▶ **PROMPT**: Copy out the items exactly, starting at the line containing "Which of these two, metallic" and ending at the line containing "Does point (24, 536)".

▶ **INPUT DATA**:

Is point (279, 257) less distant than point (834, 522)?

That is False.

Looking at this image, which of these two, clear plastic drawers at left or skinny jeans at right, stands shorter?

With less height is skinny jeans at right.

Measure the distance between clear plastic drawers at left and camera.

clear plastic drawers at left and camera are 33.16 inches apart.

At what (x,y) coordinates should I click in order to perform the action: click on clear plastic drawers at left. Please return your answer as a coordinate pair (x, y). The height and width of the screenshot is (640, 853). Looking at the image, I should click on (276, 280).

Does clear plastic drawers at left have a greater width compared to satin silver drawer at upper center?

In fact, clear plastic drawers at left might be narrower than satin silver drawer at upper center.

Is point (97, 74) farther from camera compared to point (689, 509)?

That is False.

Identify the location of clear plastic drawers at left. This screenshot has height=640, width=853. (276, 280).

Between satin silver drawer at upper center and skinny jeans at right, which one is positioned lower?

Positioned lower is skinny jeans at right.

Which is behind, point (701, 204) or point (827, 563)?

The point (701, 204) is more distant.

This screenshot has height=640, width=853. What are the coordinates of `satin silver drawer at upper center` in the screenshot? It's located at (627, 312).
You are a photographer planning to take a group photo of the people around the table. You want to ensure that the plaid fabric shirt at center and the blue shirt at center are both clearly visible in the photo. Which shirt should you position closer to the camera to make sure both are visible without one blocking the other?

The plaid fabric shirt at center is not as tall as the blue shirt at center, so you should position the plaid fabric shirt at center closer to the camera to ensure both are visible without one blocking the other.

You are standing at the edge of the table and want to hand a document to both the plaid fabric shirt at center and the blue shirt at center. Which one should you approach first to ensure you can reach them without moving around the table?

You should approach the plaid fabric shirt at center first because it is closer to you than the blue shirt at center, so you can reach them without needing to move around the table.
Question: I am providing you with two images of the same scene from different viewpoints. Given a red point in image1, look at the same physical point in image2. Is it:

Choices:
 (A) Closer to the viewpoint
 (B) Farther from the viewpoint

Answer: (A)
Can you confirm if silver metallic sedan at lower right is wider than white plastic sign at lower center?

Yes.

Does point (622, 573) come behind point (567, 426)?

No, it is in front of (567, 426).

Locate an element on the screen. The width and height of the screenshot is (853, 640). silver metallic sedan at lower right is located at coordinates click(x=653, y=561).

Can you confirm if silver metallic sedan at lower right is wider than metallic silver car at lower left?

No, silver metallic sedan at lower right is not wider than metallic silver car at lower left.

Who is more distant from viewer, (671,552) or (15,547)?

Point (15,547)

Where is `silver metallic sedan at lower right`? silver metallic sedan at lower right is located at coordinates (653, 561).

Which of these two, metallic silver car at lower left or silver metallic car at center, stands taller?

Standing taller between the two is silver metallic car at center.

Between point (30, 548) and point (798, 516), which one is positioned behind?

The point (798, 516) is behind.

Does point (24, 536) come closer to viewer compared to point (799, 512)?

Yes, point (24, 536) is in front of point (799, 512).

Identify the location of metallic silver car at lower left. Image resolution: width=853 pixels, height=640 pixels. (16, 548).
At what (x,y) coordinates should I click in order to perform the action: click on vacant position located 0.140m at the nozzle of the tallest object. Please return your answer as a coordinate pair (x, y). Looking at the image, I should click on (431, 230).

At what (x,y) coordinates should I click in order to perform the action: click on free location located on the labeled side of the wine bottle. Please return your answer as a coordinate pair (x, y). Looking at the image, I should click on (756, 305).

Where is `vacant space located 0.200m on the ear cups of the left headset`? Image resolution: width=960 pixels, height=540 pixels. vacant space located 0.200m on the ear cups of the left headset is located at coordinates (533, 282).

▶ **RESPONSE FOR THIS EXERCISE**:
Which of these two, metallic silver car at lower left or silver metallic car at center, stands taller?

Standing taller between the two is silver metallic car at center.

Between point (30, 548) and point (798, 516), which one is positioned behind?

The point (798, 516) is behind.

Does point (24, 536) come closer to viewer compared to point (799, 512)?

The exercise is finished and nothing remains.